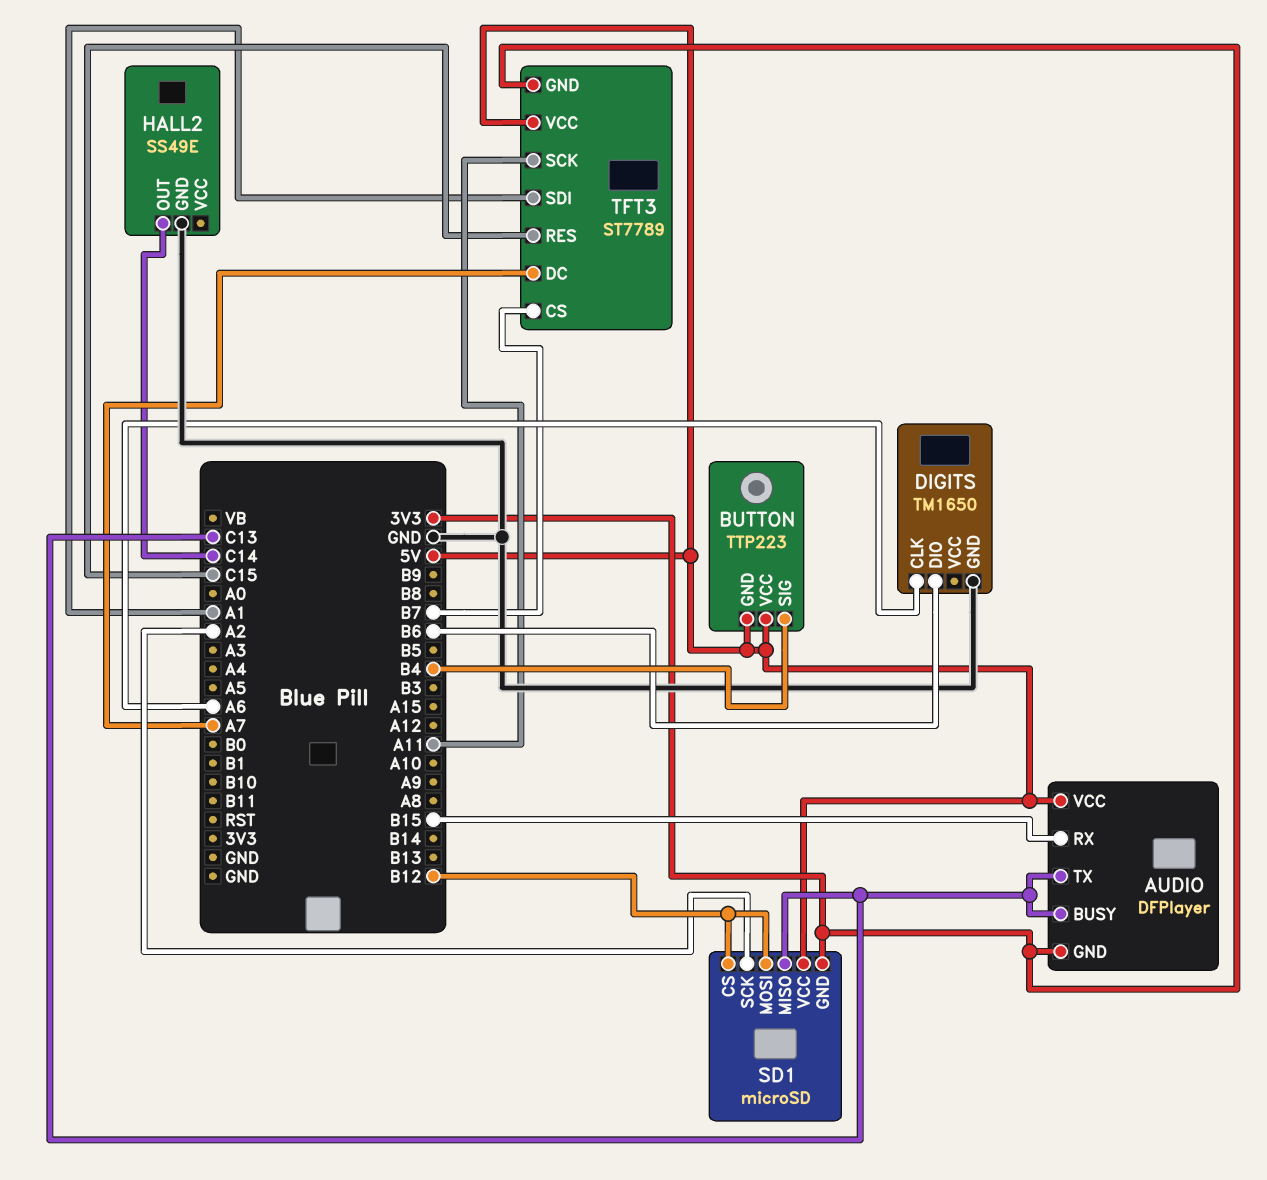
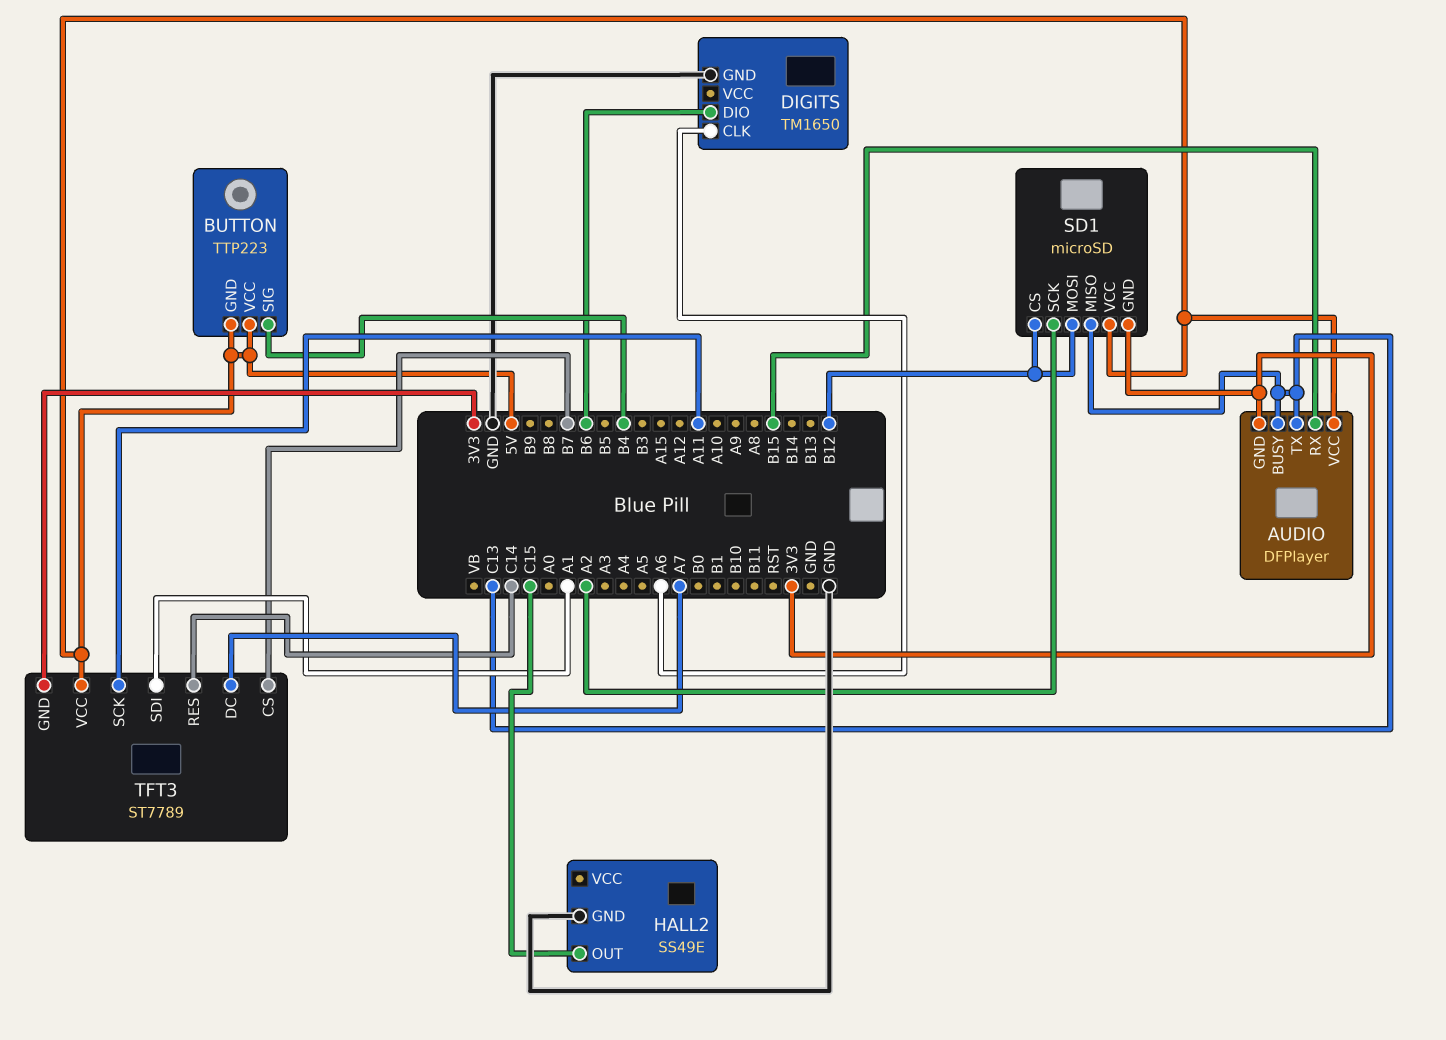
HALL2 pin OUT: C14 -> C15
TFT3 pin RES: C15 -> C14

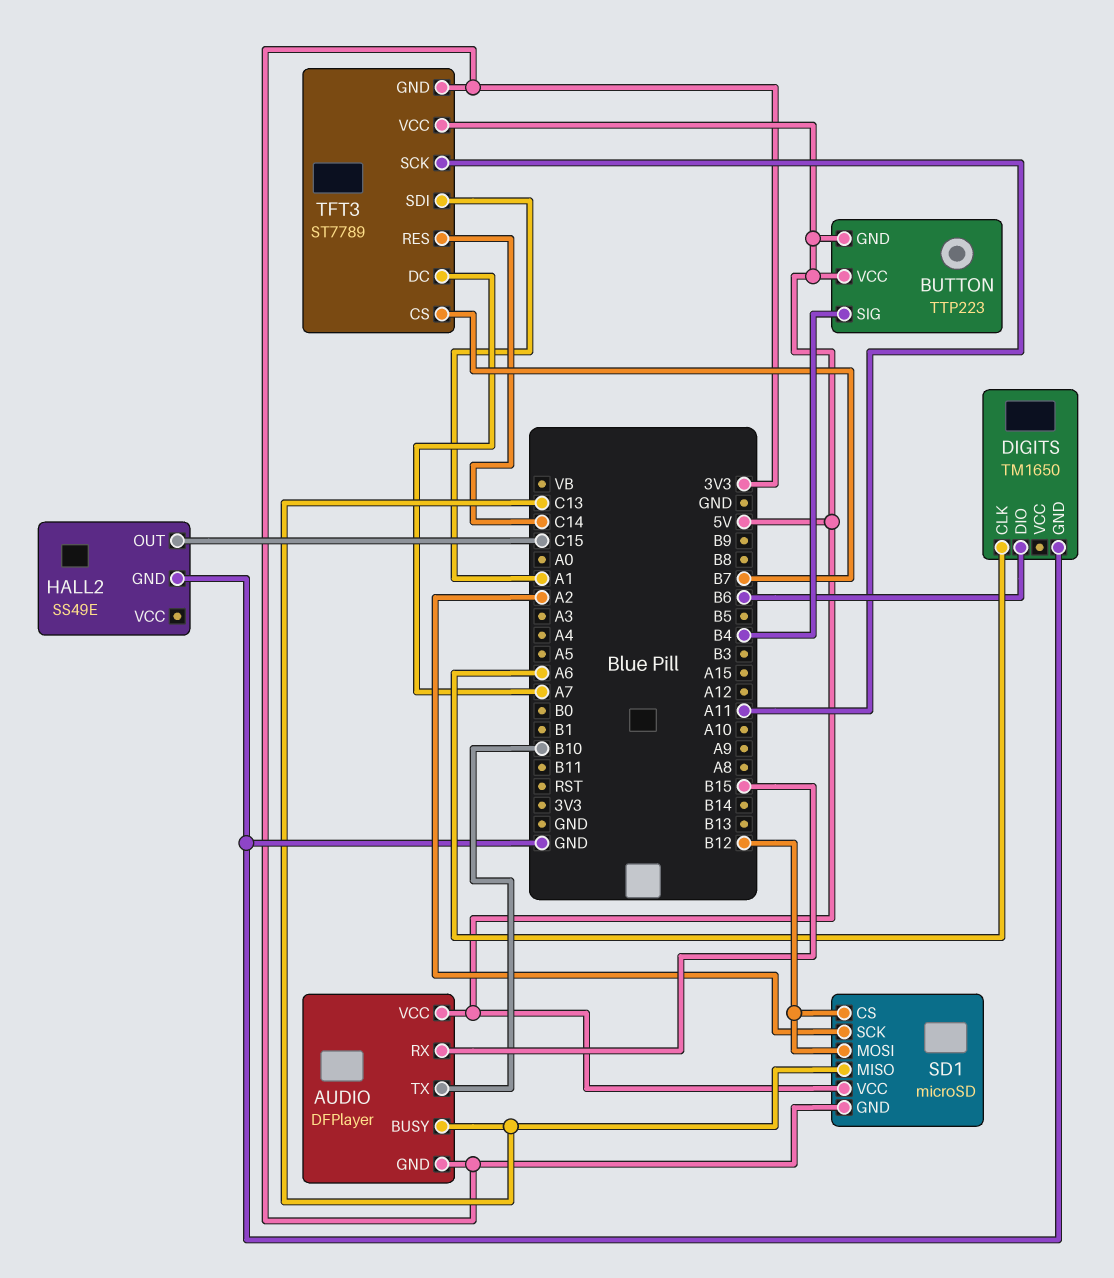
AUDIO pin TX: C13 -> B10

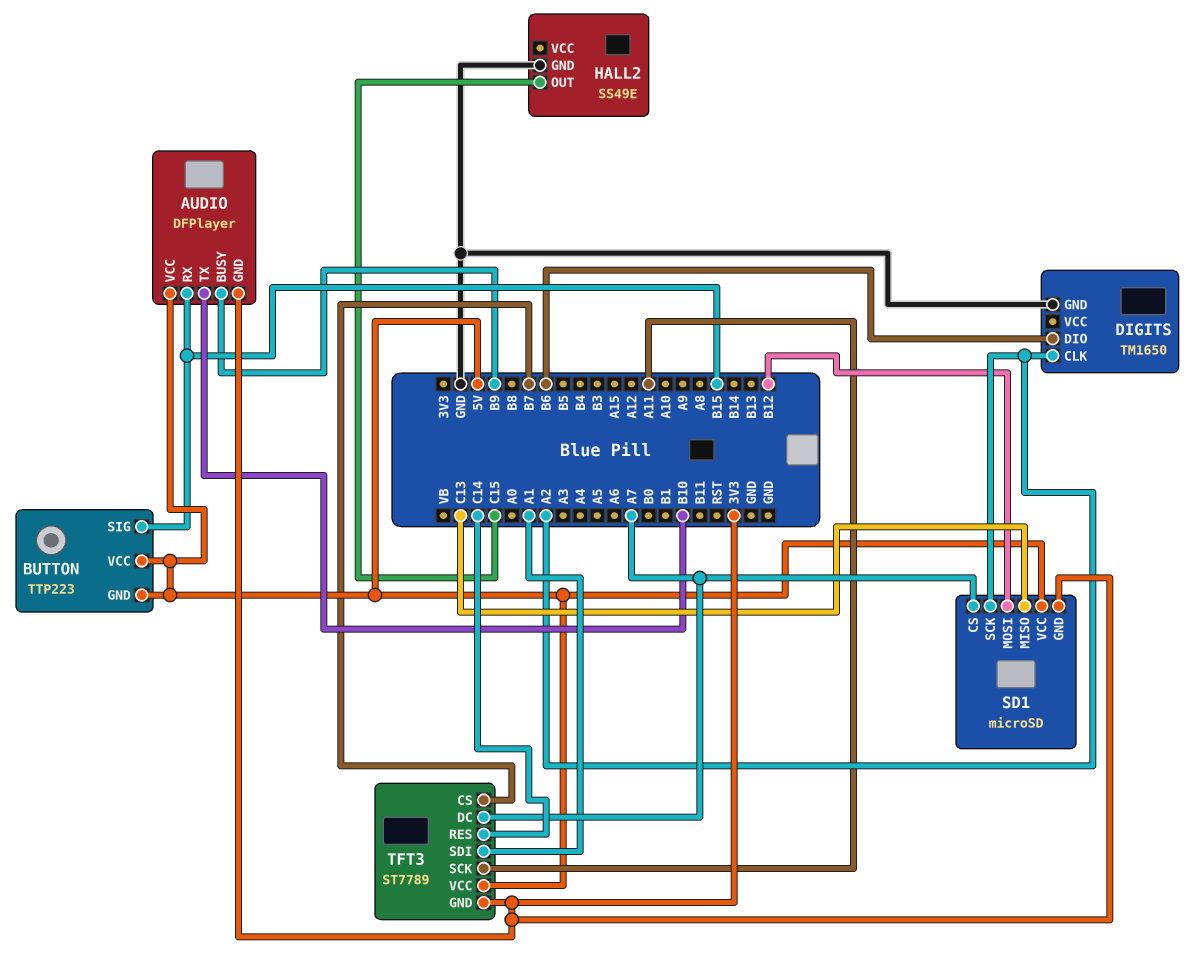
AUDIO pin BUSY: C13 -> B9
BUTTON pin SIG: B4 -> B15
DIGITS pin CLK: A6 -> A2
SD1 pin CS: B12 -> A7

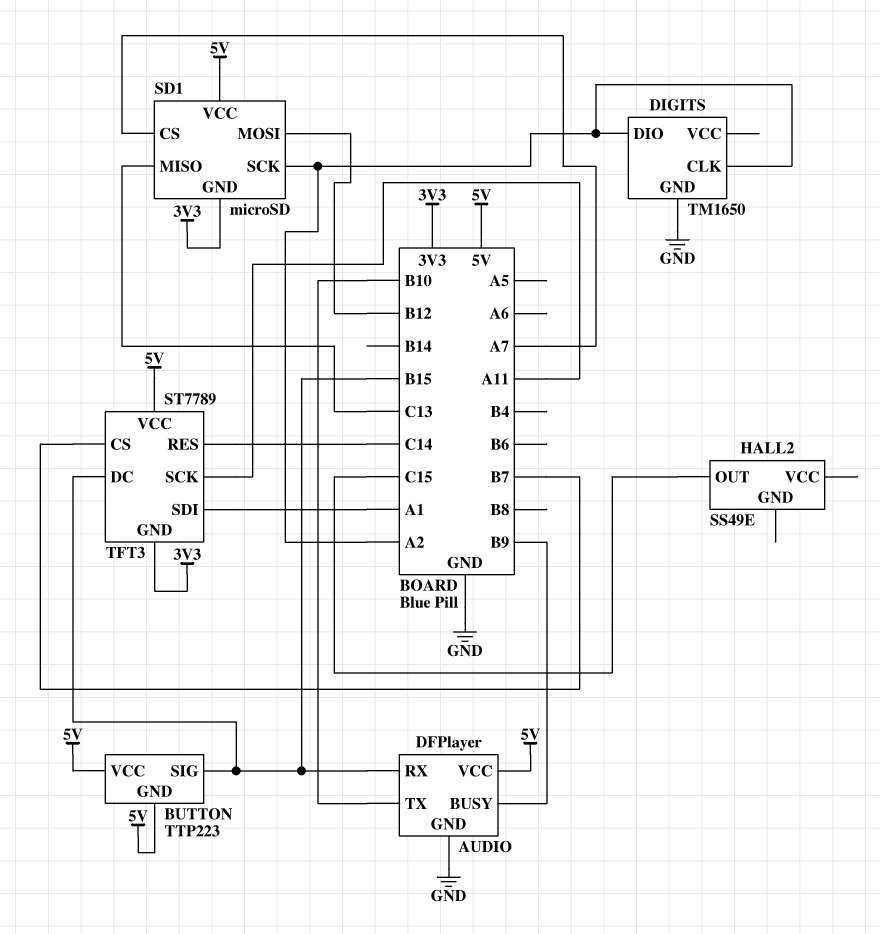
AUDIO pin GND: 3V3 -> GND
DIGITS pin DIO: B6 -> A2
HALL2 pin GND: GND -> none
TFT3 pin DC: A7 -> B15

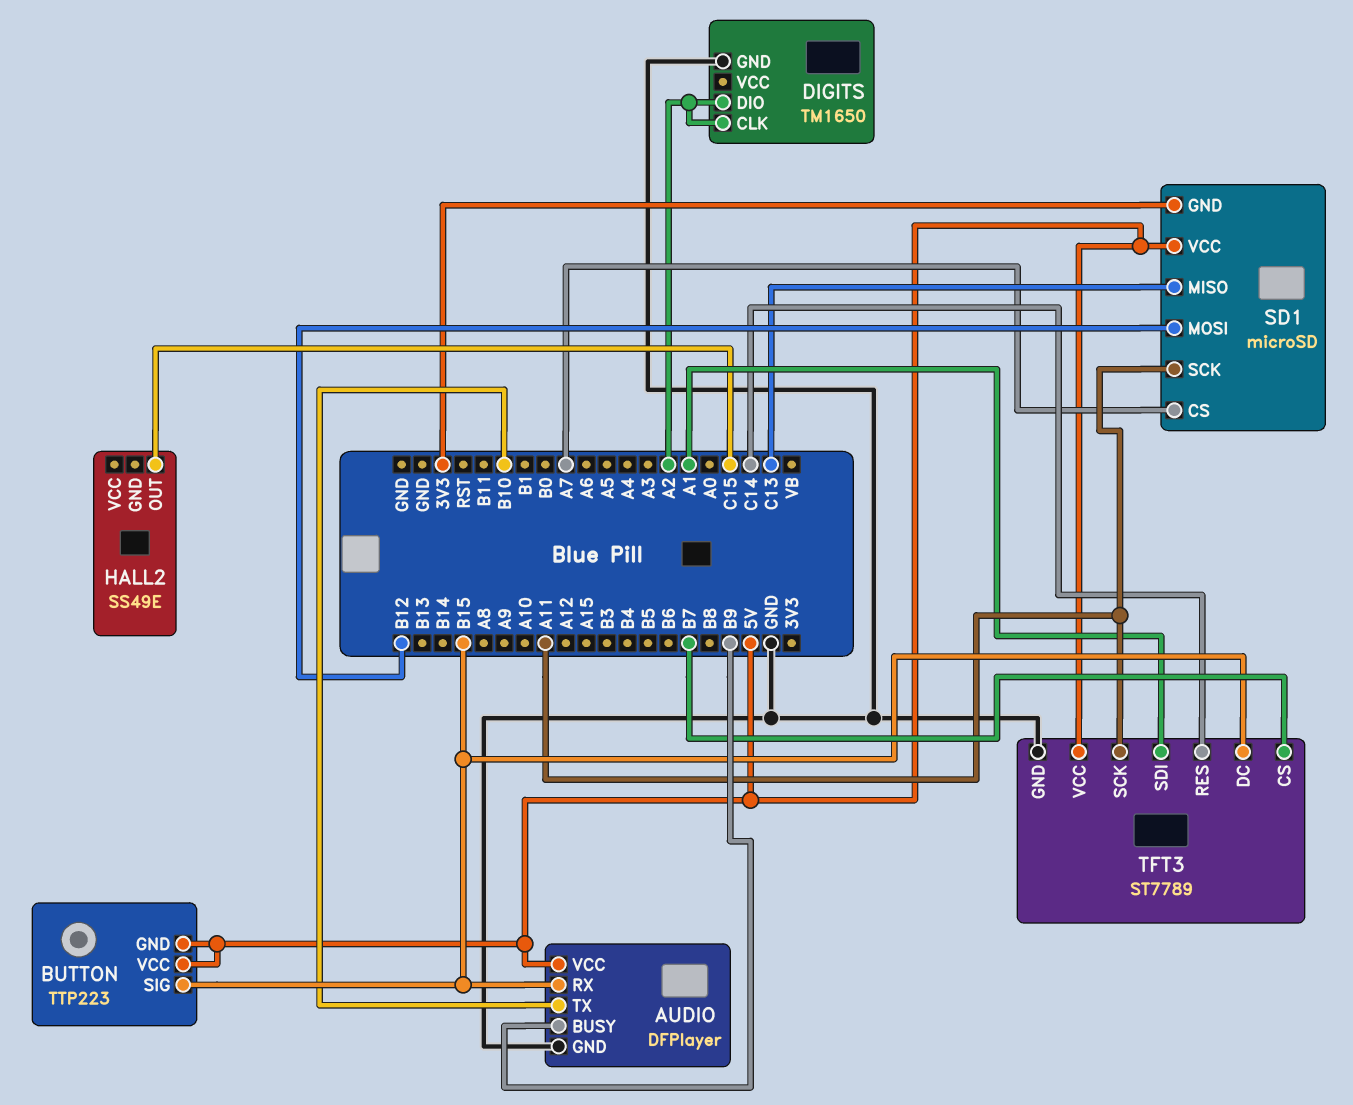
SD1 pin SCK: A2 -> A11
TFT3 pin GND: 3V3 -> GND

- **What the task asks**:
How many lines of the listing above hold the string "DIGITS"? Answer with the number alone.

- **Answer section**:
2